#### Source material ####
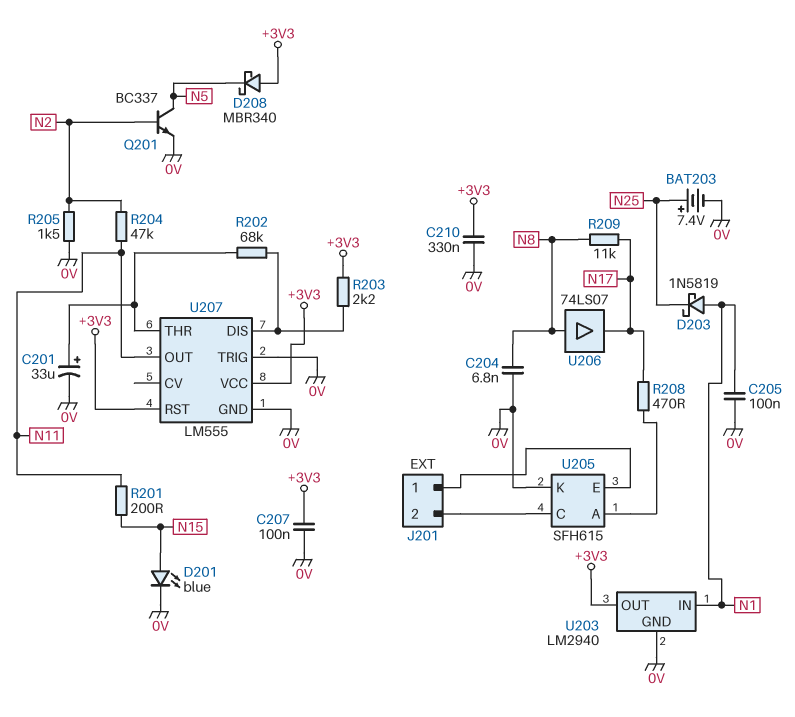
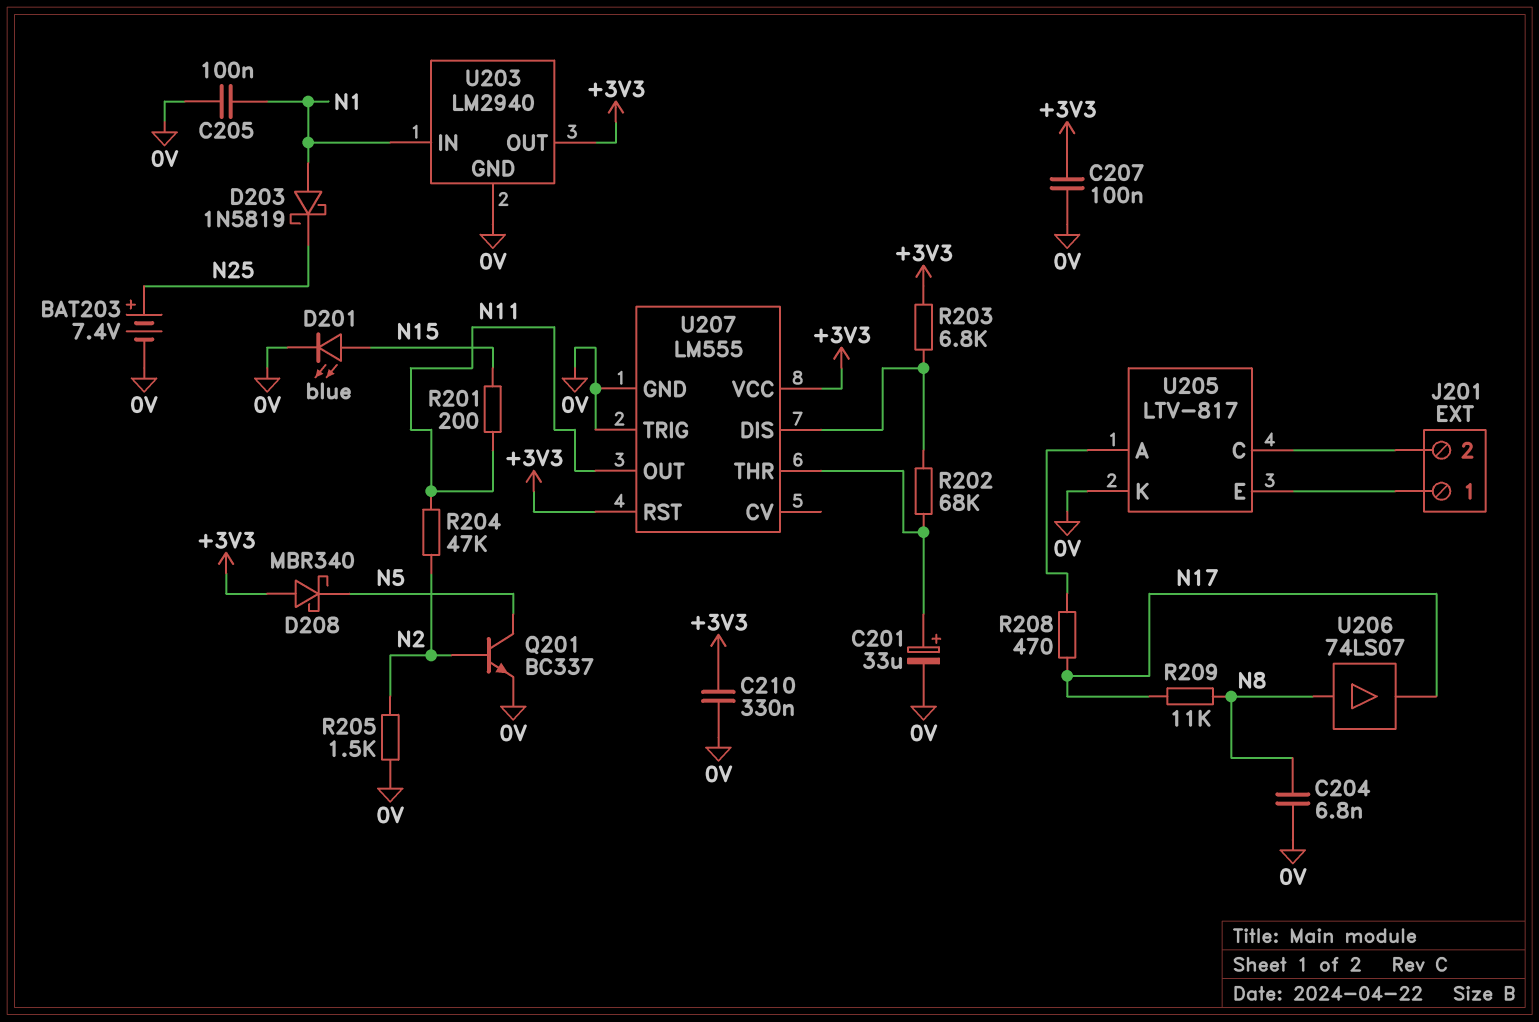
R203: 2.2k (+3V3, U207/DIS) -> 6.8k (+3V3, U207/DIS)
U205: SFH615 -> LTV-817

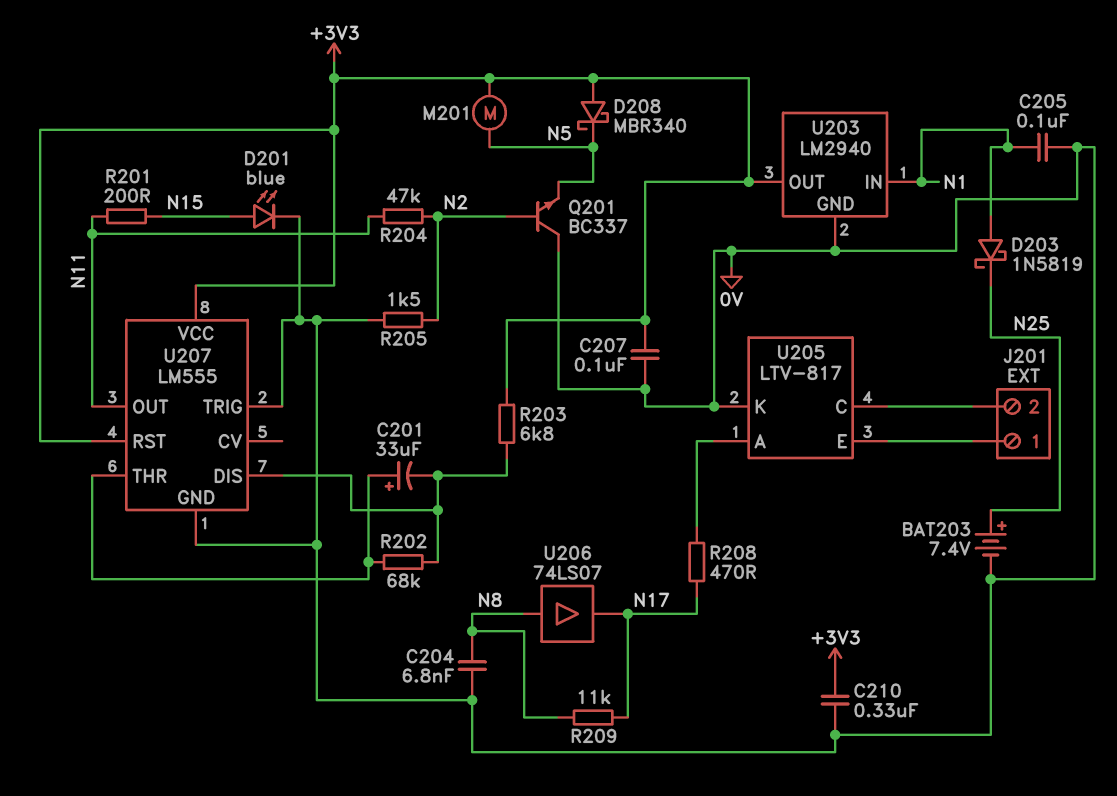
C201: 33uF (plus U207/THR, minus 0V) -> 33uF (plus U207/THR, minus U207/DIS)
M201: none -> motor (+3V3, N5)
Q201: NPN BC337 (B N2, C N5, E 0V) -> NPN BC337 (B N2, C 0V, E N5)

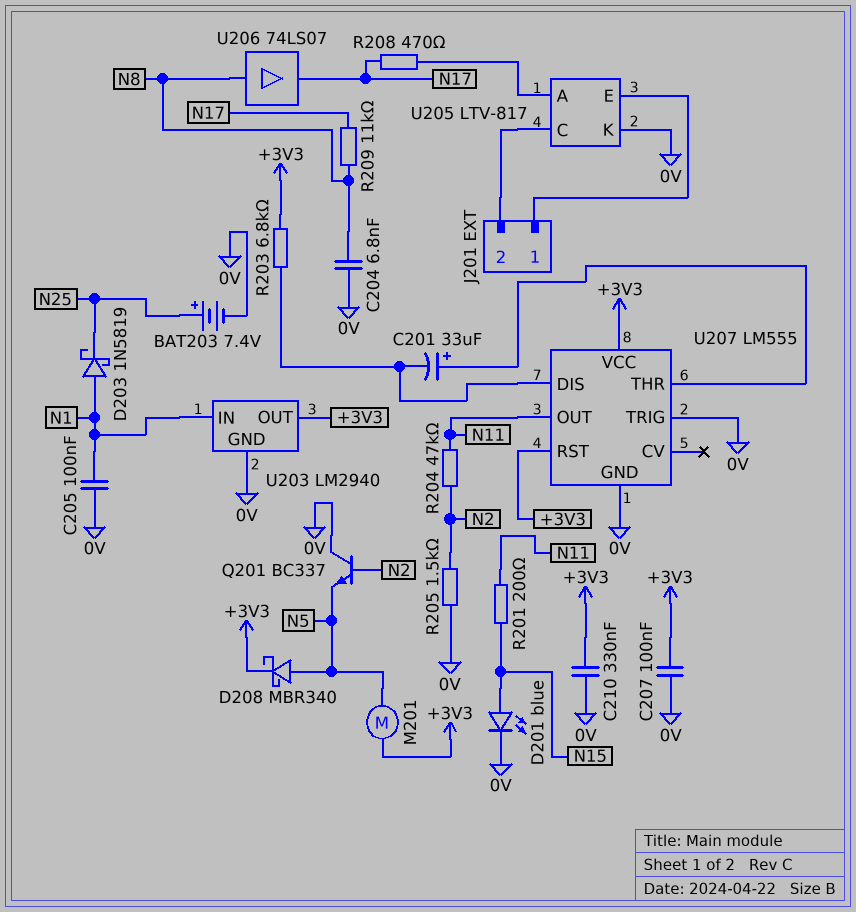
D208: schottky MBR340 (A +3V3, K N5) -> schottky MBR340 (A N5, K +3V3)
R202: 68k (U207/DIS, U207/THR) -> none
####
#### Source material ####
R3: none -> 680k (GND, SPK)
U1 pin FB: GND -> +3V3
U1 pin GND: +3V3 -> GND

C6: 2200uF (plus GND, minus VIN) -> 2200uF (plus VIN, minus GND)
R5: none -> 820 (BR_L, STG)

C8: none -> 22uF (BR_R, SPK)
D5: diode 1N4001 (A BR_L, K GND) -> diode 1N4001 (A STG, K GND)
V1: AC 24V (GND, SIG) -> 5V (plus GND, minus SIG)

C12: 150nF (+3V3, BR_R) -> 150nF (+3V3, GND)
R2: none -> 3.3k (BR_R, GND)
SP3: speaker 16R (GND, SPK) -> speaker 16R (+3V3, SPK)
####
#### Source material ####
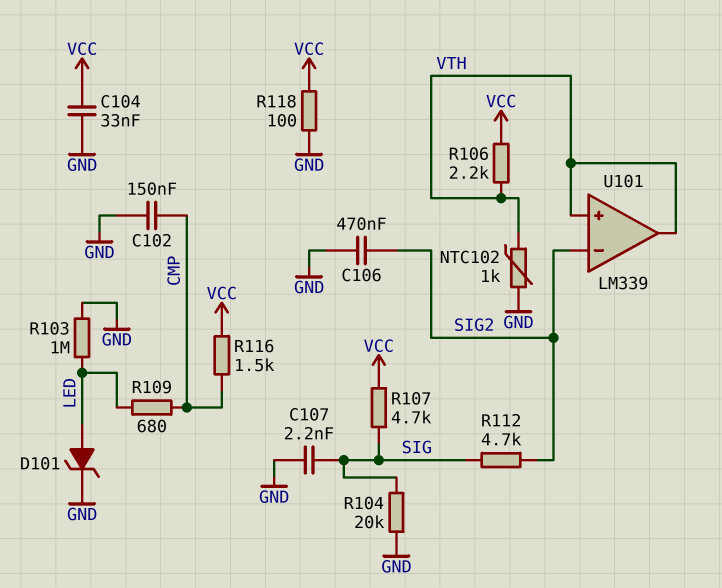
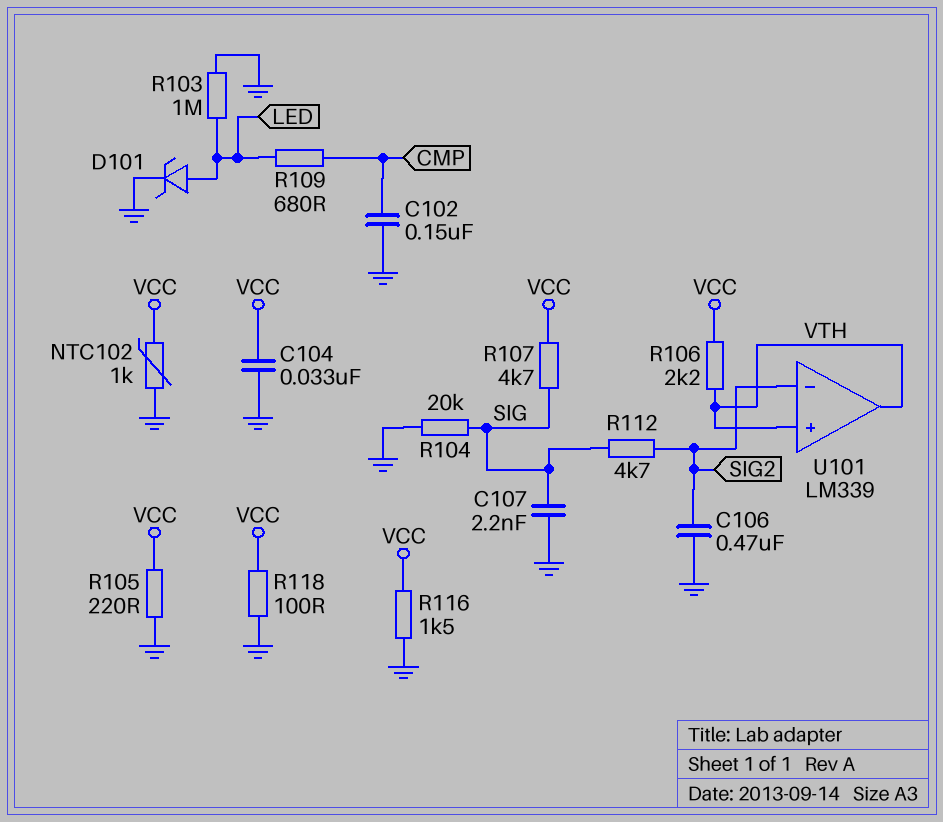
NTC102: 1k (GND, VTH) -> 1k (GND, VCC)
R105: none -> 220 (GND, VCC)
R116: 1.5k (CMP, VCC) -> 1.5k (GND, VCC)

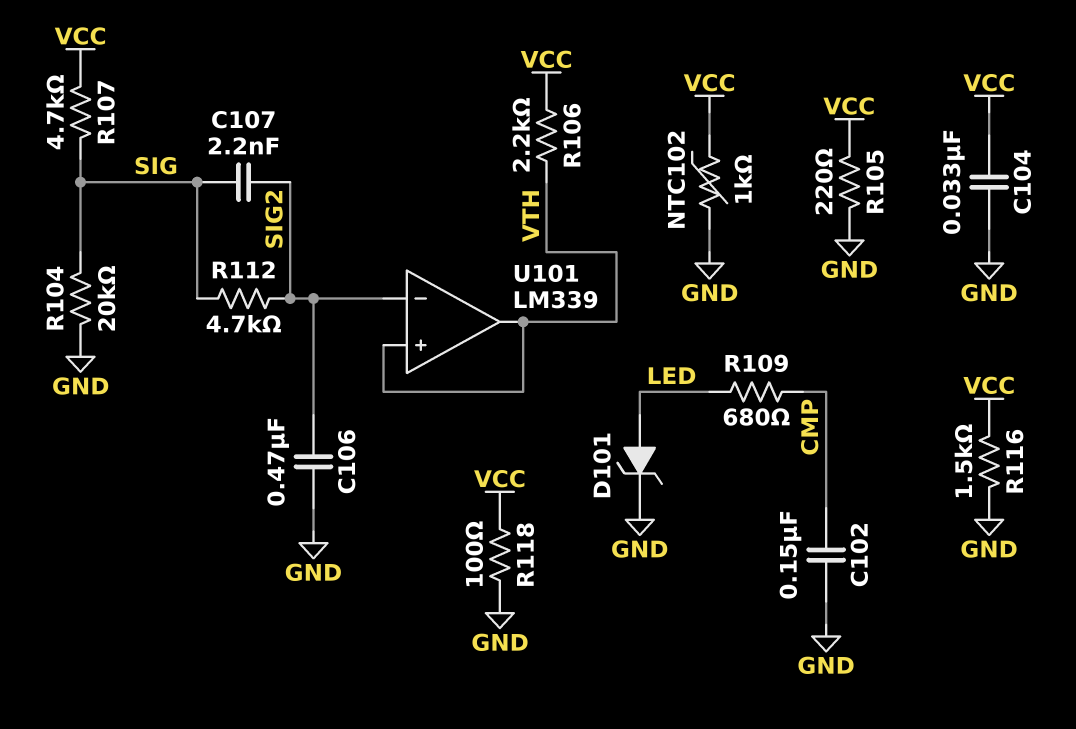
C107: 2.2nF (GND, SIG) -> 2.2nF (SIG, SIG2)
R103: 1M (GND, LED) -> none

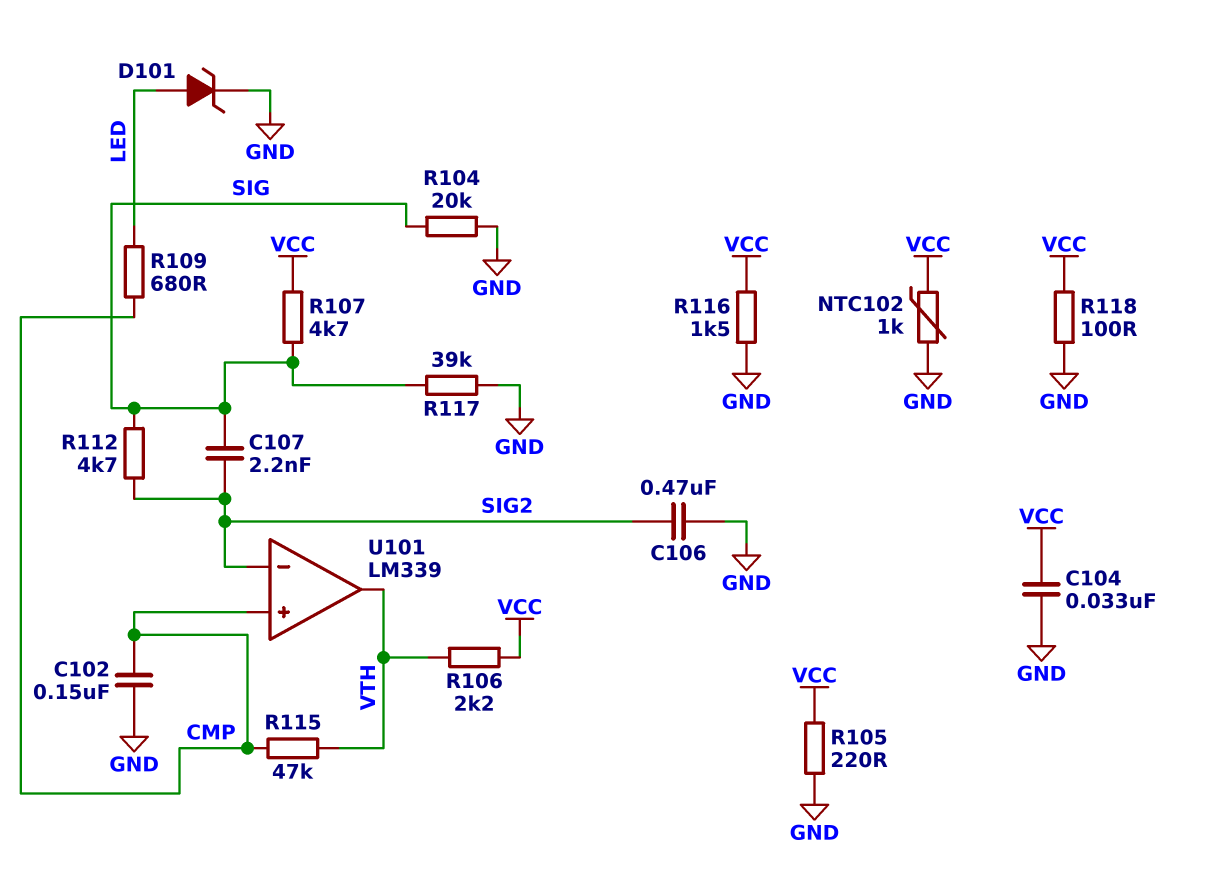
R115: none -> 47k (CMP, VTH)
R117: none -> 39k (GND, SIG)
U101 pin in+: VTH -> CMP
####
In the material above, which lines fall between the one holding "R203: 2.2k (+3V3, U207/DIS)" and the one holding "R202: 68k (U207/DIS, U207/THR) -> none", inclusive? Print exactly those, with the pictures left out.

R203: 2.2k (+3V3, U207/DIS) -> 6.8k (+3V3, U207/DIS)
U205: SFH615 -> LTV-817

C201: 33uF (plus U207/THR, minus 0V) -> 33uF (plus U207/THR, minus U207/DIS)
M201: none -> motor (+3V3, N5)
Q201: NPN BC337 (B N2, C N5, E 0V) -> NPN BC337 (B N2, C 0V, E N5)

D208: schottky MBR340 (A +3V3, K N5) -> schottky MBR340 (A N5, K +3V3)
R202: 68k (U207/DIS, U207/THR) -> none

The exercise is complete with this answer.